§ **Task goal**
Copy out precisely the lines of the material that follows, beginning with the line containing "orange spinning top: 14 -> 15" and ending with its last line; exclude pictures.

Segment Start: Data to process

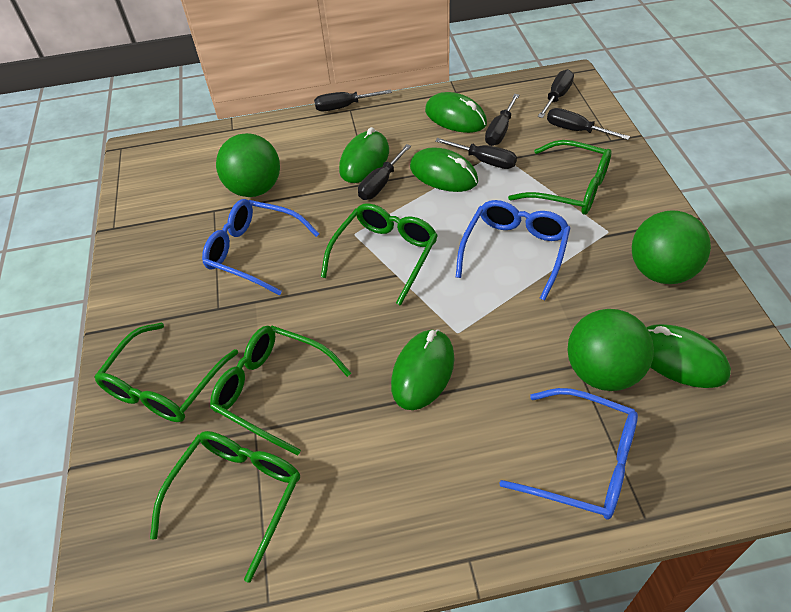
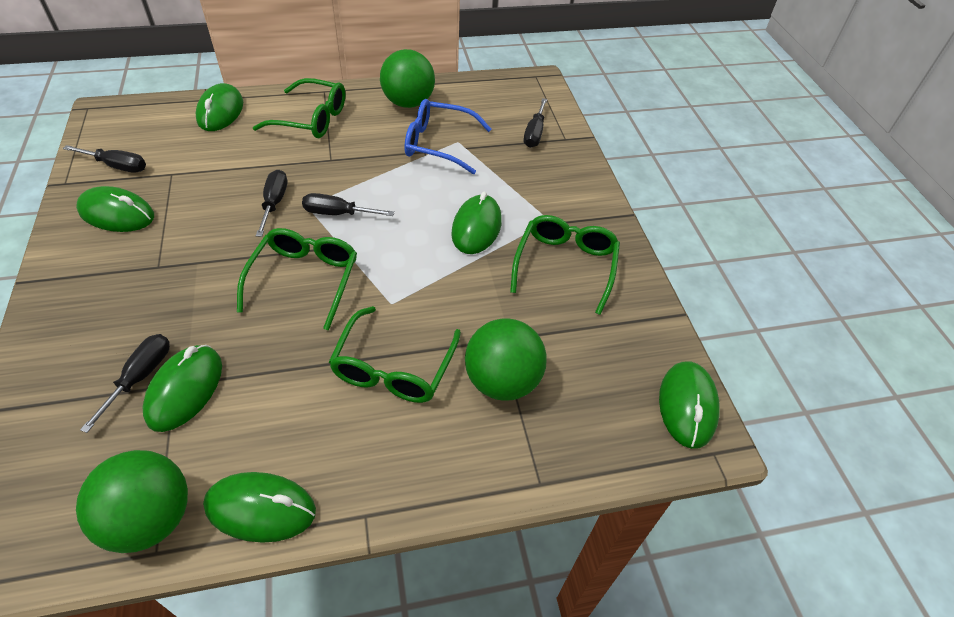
black screwdriver: 6 -> 5
blue glasses: 3 -> 1
green glasses: 5 -> 4
green mouse: 5 -> 6

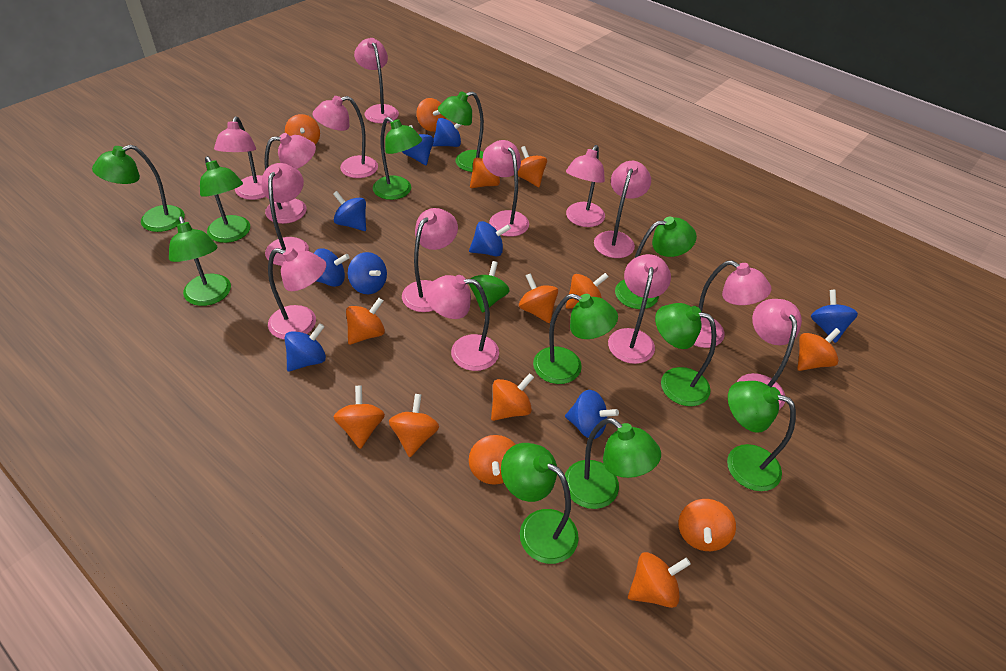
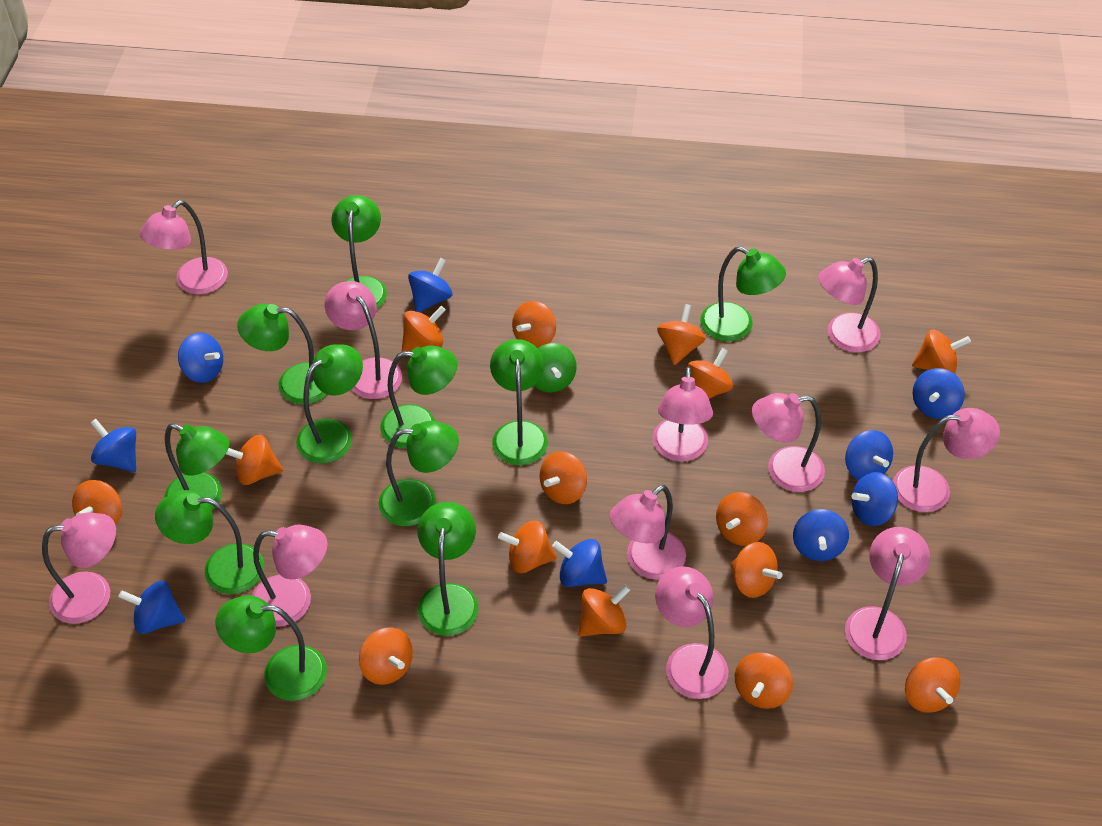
orange spinning top: 14 -> 15
pink lamp: 14 -> 11

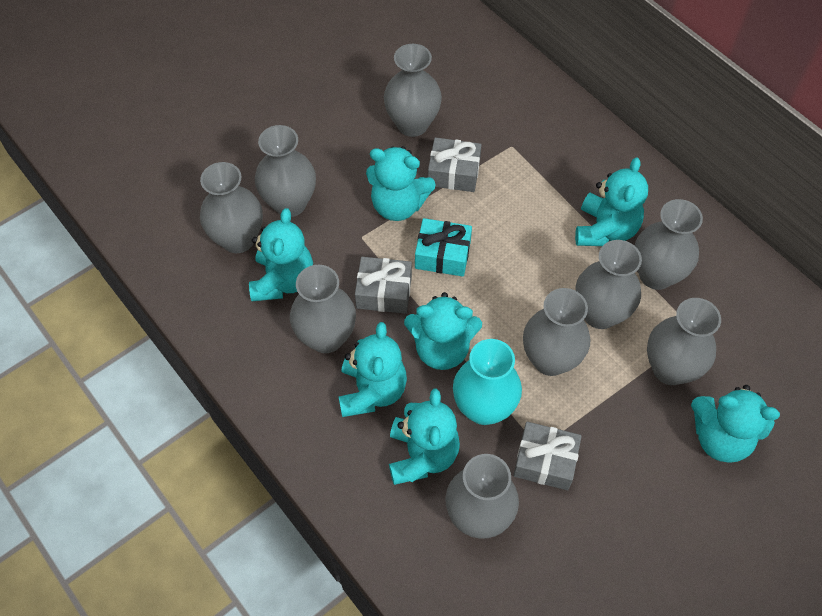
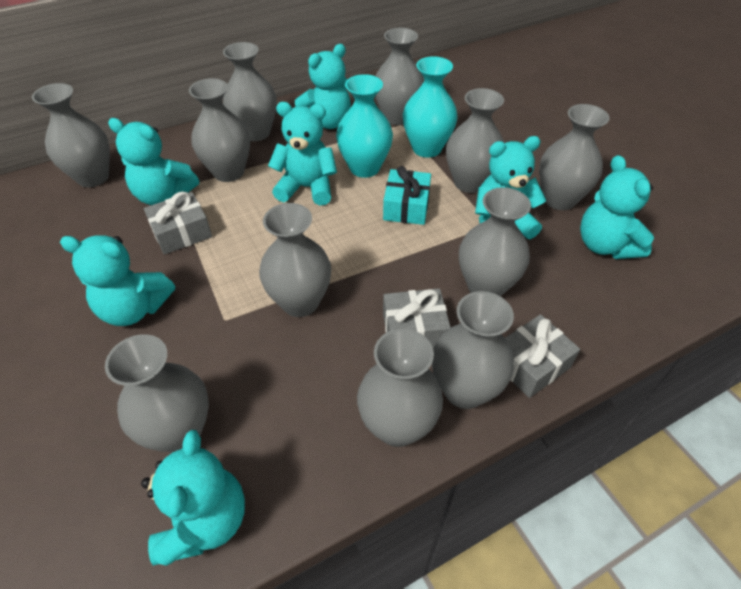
grey vase: 9 -> 11
turquoise vase: 1 -> 2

Segment End: Data to process

§ **Result of this exercise**
orange spinning top: 14 -> 15
pink lamp: 14 -> 11

grey vase: 9 -> 11
turquoise vase: 1 -> 2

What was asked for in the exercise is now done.